## Problem details
Using the entries that follow, give the number of lines containing the string "cyan". Write nothing besides that number.

****************************************

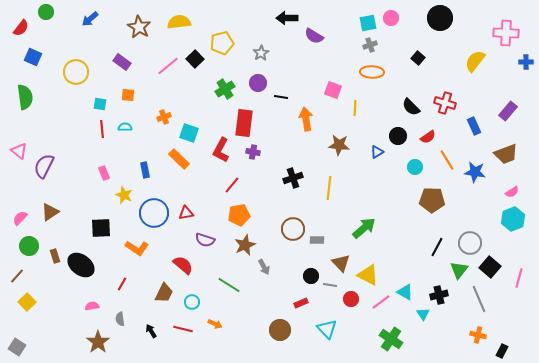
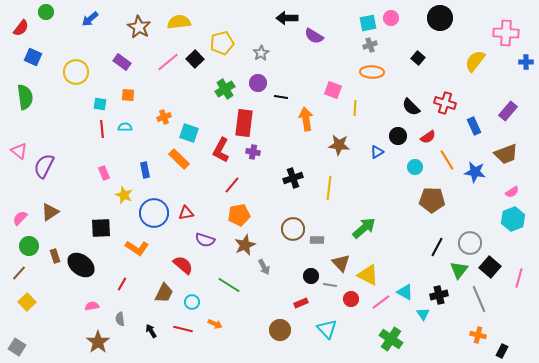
pink line at (168, 66): moved 4 px up
brown line at (17, 276): moved 2 px right, 3 px up
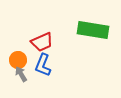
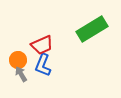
green rectangle: moved 1 px left, 1 px up; rotated 40 degrees counterclockwise
red trapezoid: moved 3 px down
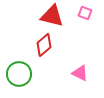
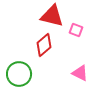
pink square: moved 9 px left, 17 px down
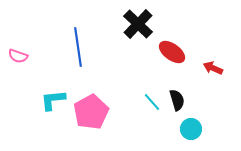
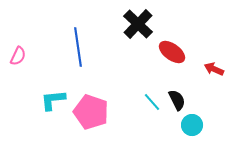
pink semicircle: rotated 84 degrees counterclockwise
red arrow: moved 1 px right, 1 px down
black semicircle: rotated 10 degrees counterclockwise
pink pentagon: rotated 24 degrees counterclockwise
cyan circle: moved 1 px right, 4 px up
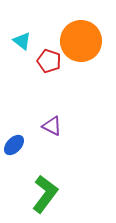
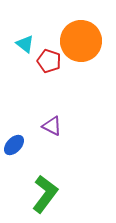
cyan triangle: moved 3 px right, 3 px down
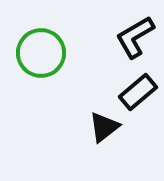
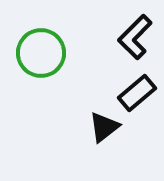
black L-shape: rotated 15 degrees counterclockwise
black rectangle: moved 1 px left, 1 px down
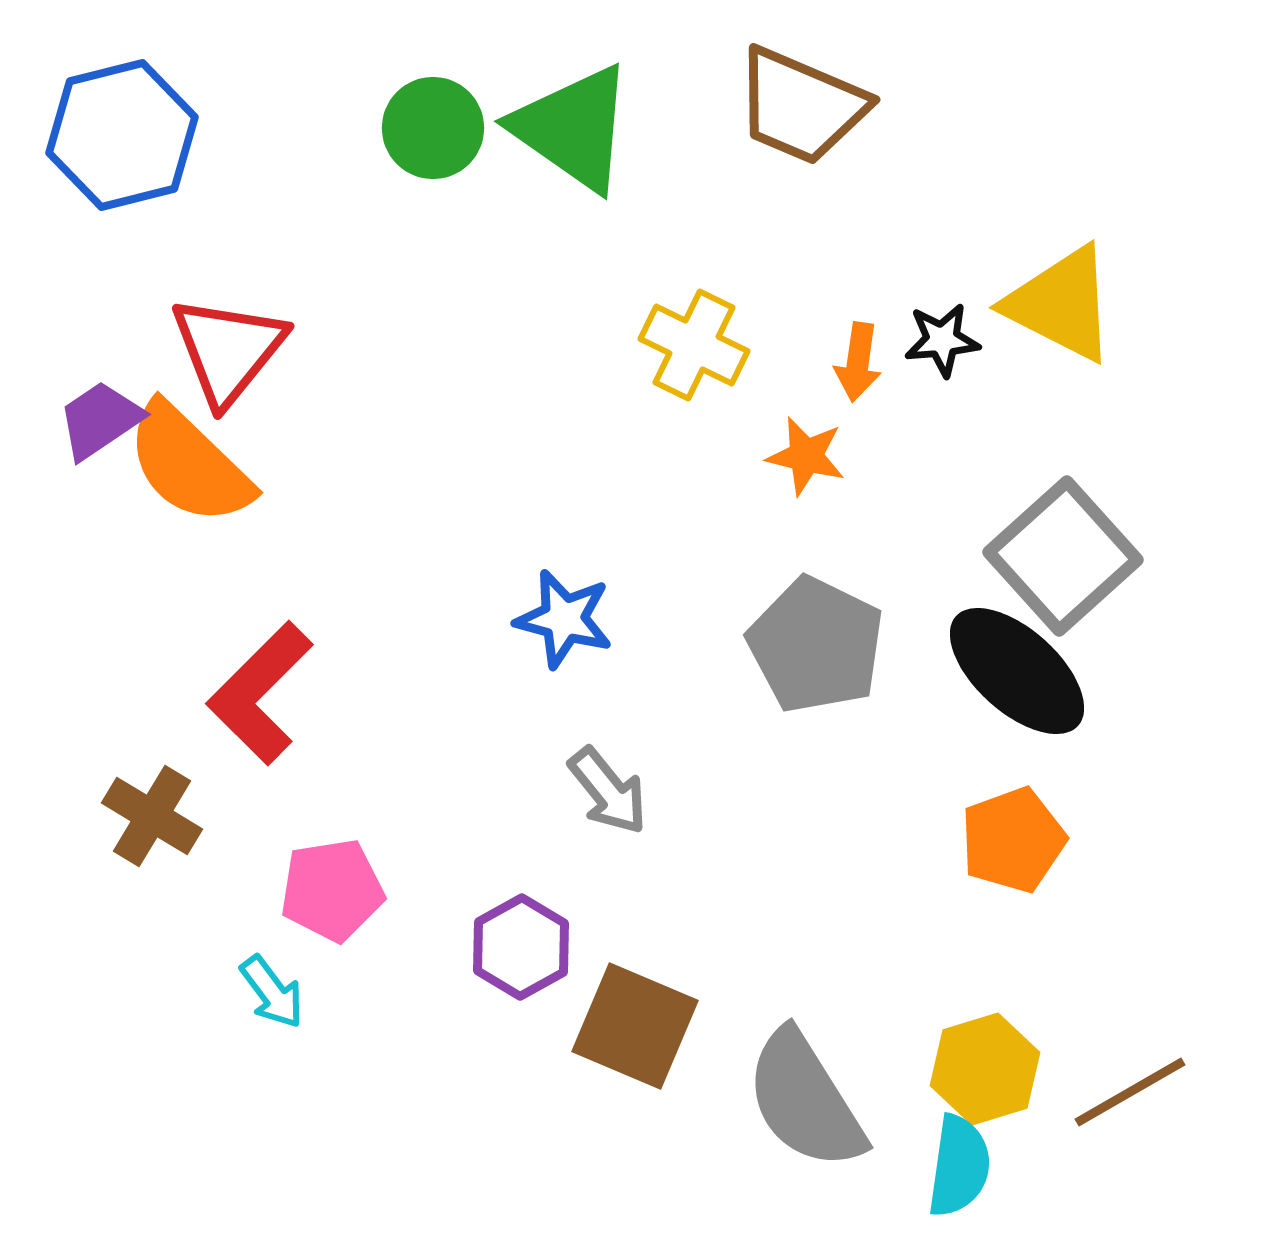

****************************************

## Output
2